- WHAT YOU HAVE TO DO
Exclude images; transcribe the rest of the data exactly.

- PROVIDED RECORDS
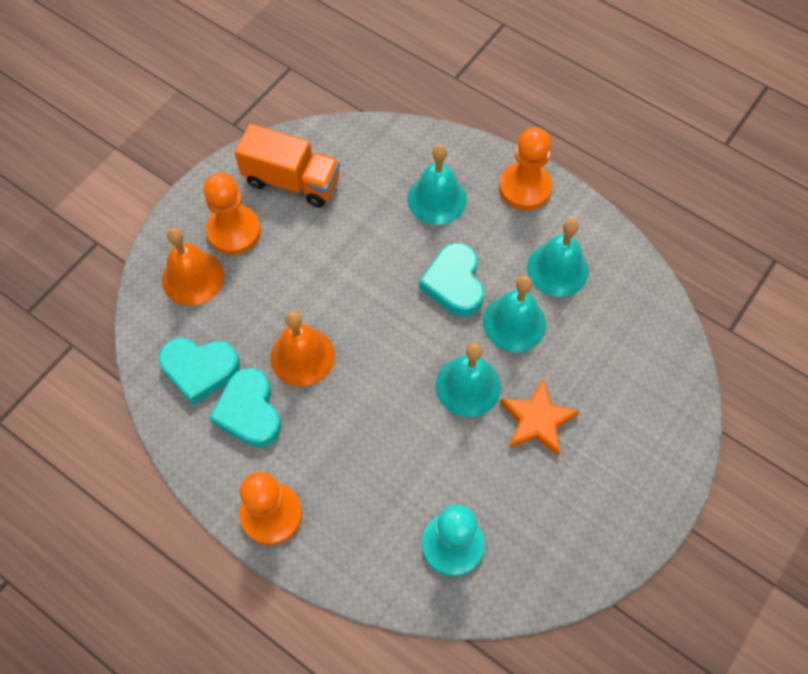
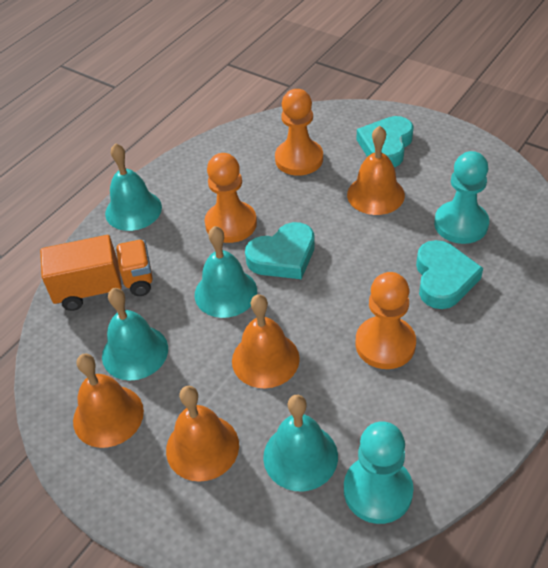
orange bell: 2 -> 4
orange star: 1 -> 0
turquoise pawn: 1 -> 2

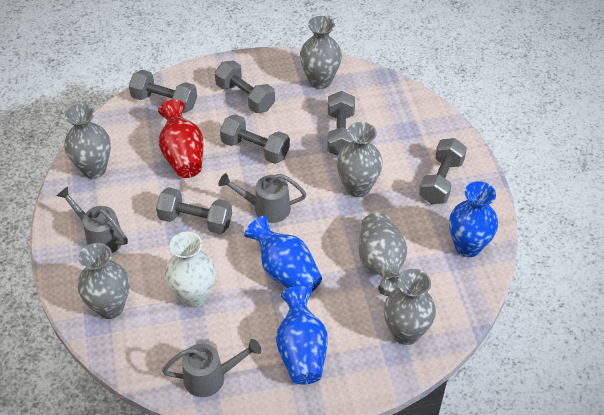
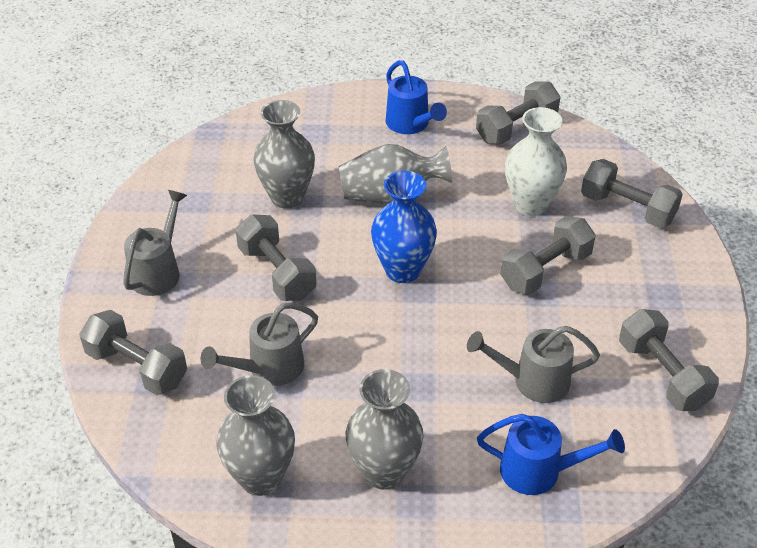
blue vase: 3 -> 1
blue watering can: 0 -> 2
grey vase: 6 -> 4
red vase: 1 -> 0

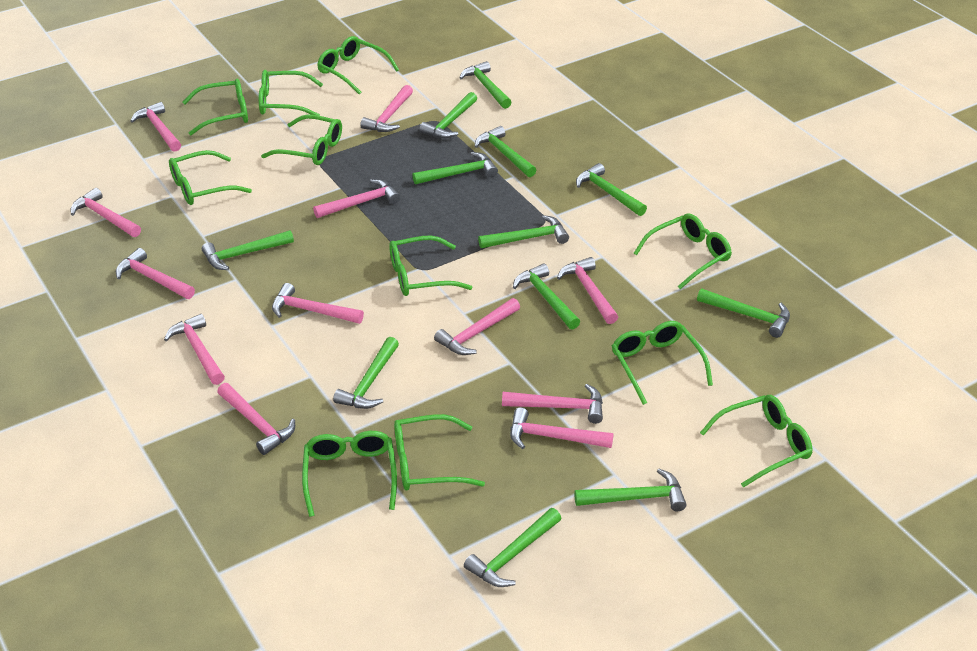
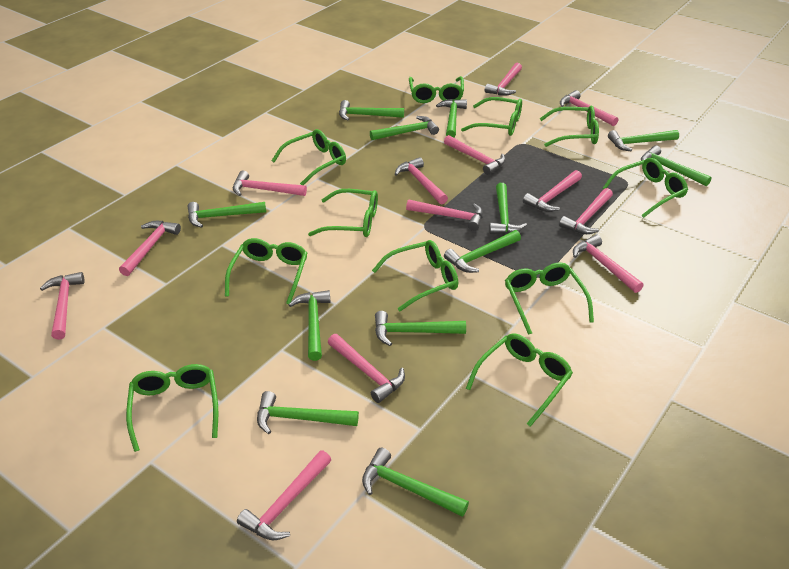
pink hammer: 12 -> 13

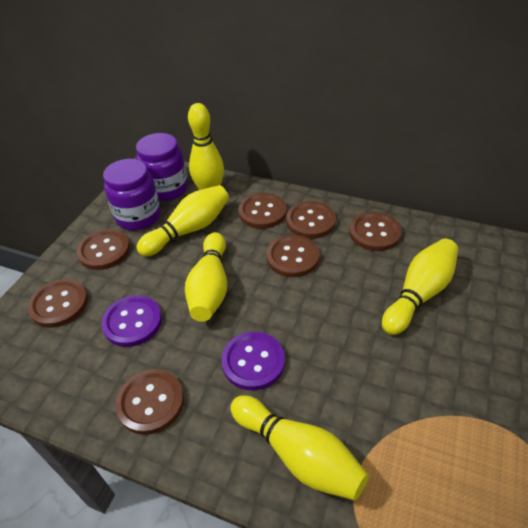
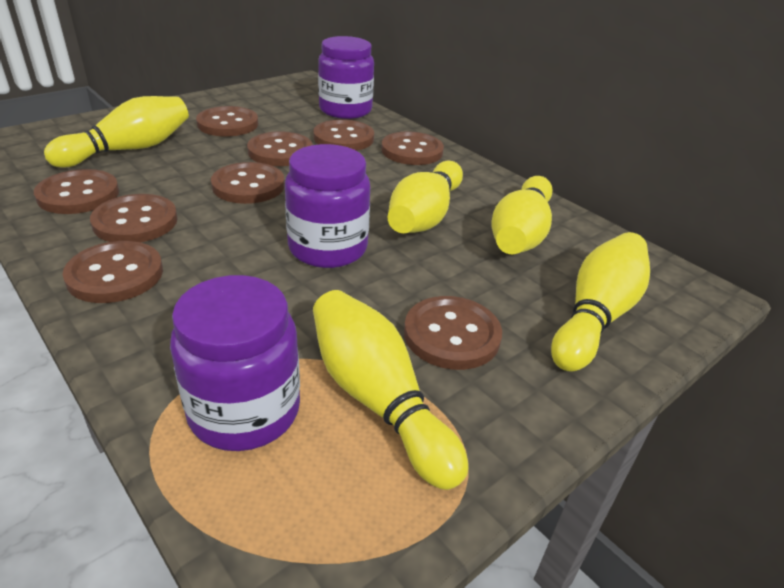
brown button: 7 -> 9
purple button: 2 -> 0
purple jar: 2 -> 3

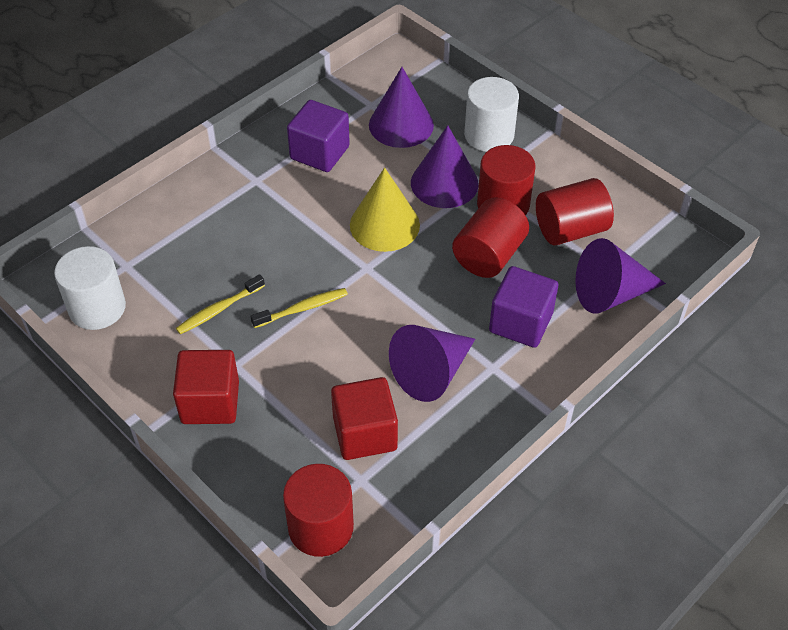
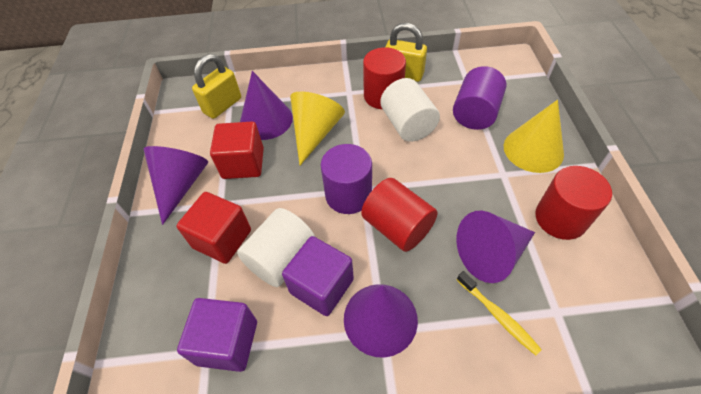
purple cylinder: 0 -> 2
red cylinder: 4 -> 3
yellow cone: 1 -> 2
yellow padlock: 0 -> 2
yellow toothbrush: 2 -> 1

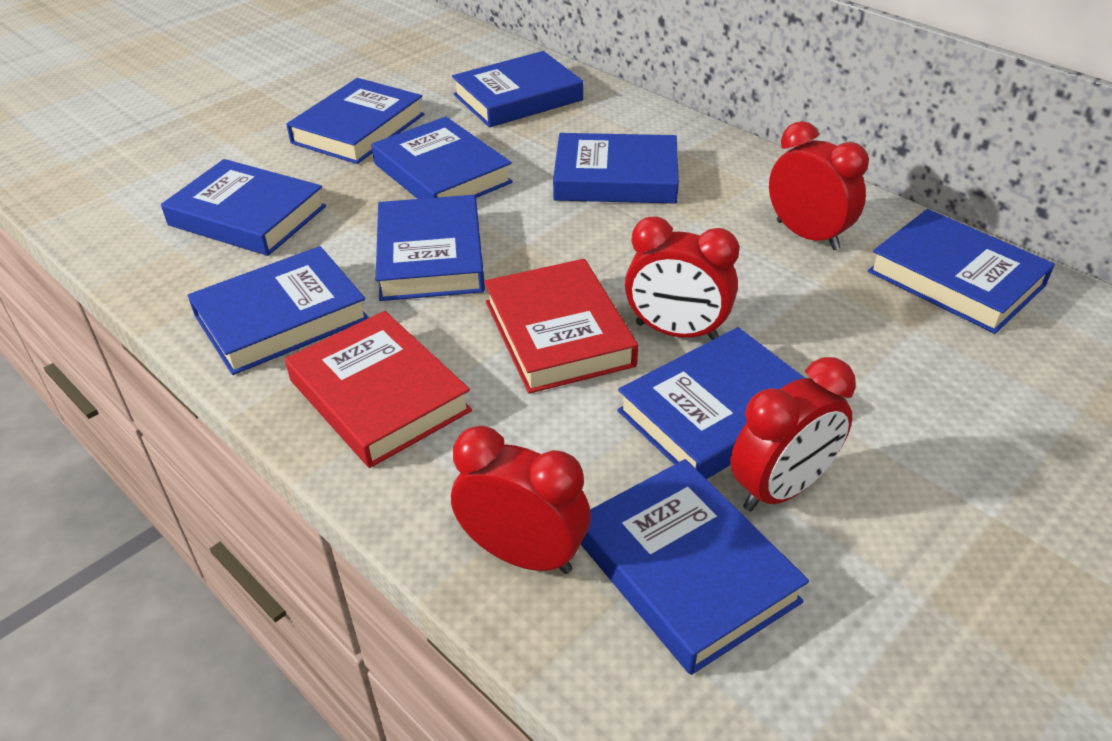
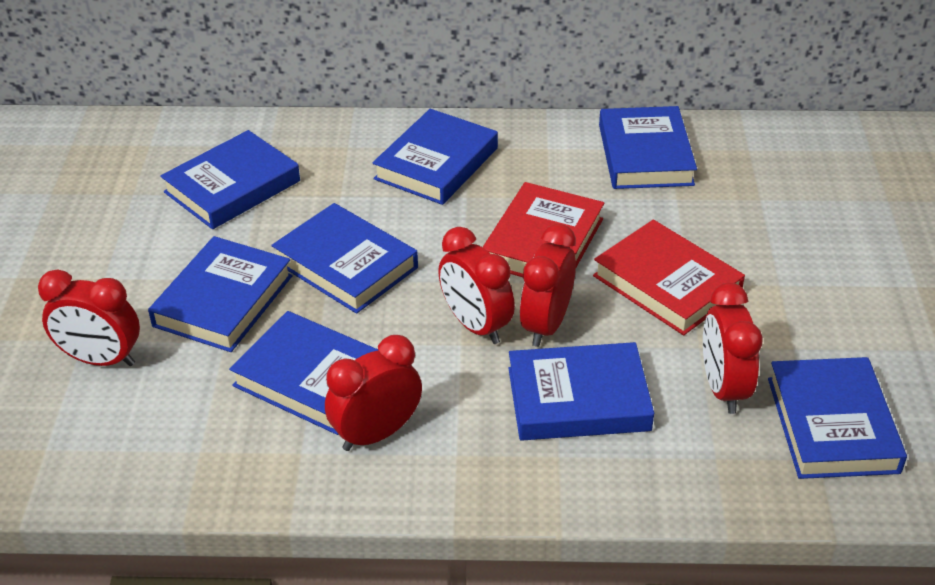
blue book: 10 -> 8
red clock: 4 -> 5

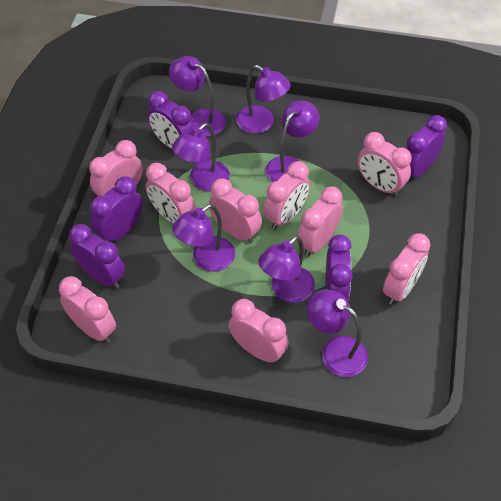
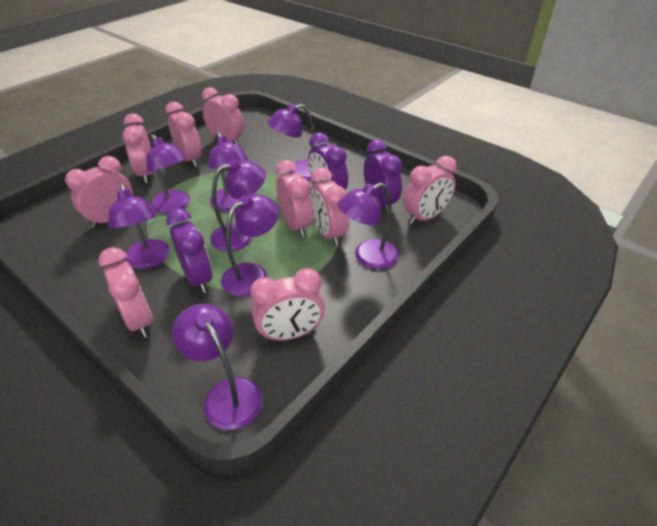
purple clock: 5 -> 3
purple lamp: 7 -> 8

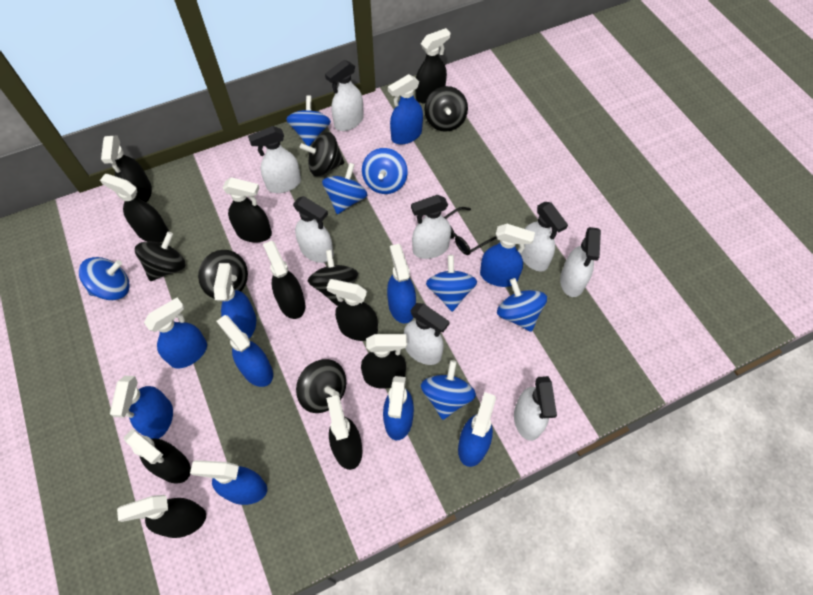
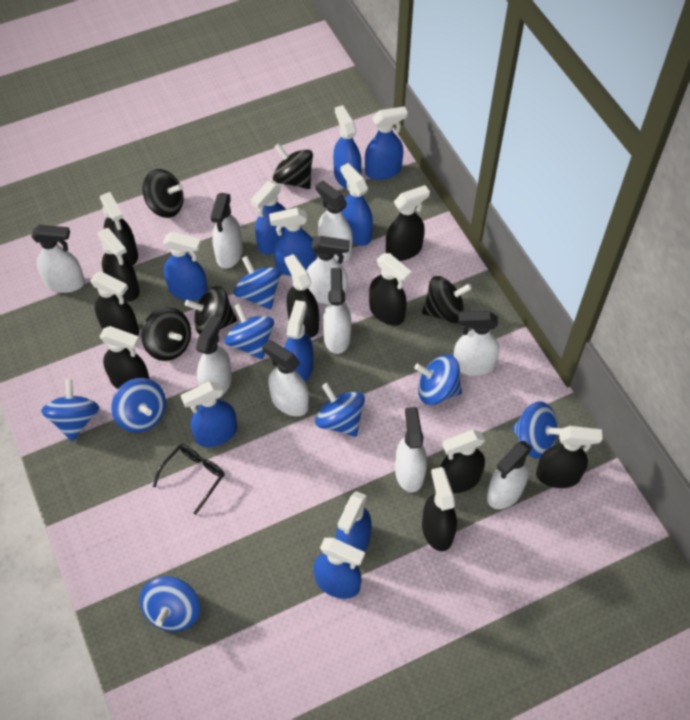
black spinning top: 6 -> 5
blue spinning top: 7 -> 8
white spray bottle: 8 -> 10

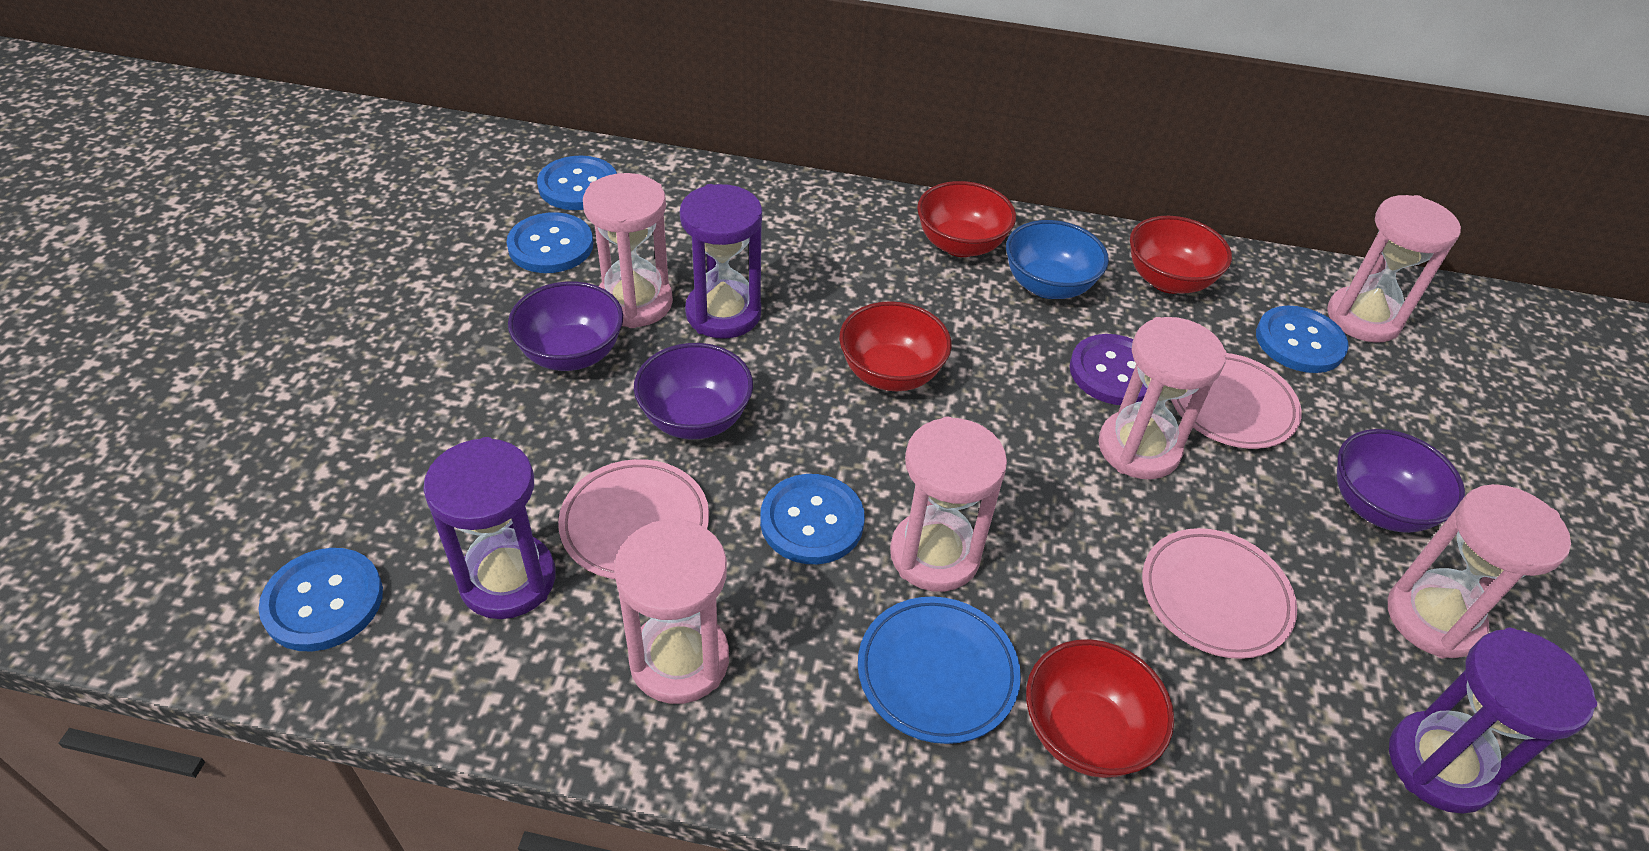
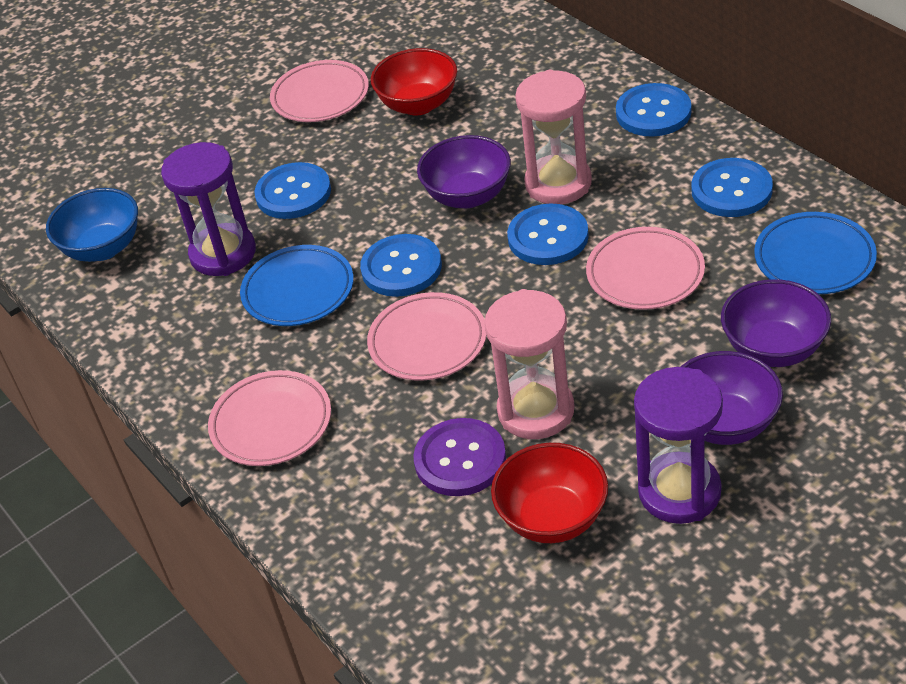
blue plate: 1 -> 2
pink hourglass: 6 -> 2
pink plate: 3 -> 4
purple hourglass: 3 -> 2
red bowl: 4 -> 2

- TASK ANSWER
orange bell: 2 -> 4
orange star: 1 -> 0
turquoise pawn: 1 -> 2

blue vase: 3 -> 1
blue watering can: 0 -> 2
grey vase: 6 -> 4
red vase: 1 -> 0

pink hammer: 12 -> 13

brown button: 7 -> 9
purple button: 2 -> 0
purple jar: 2 -> 3

purple cylinder: 0 -> 2
red cylinder: 4 -> 3
yellow cone: 1 -> 2
yellow padlock: 0 -> 2
yellow toothbrush: 2 -> 1

blue book: 10 -> 8
red clock: 4 -> 5

purple clock: 5 -> 3
purple lamp: 7 -> 8

black spinning top: 6 -> 5
blue spinning top: 7 -> 8
white spray bottle: 8 -> 10

blue plate: 1 -> 2
pink hourglass: 6 -> 2
pink plate: 3 -> 4
purple hourglass: 3 -> 2
red bowl: 4 -> 2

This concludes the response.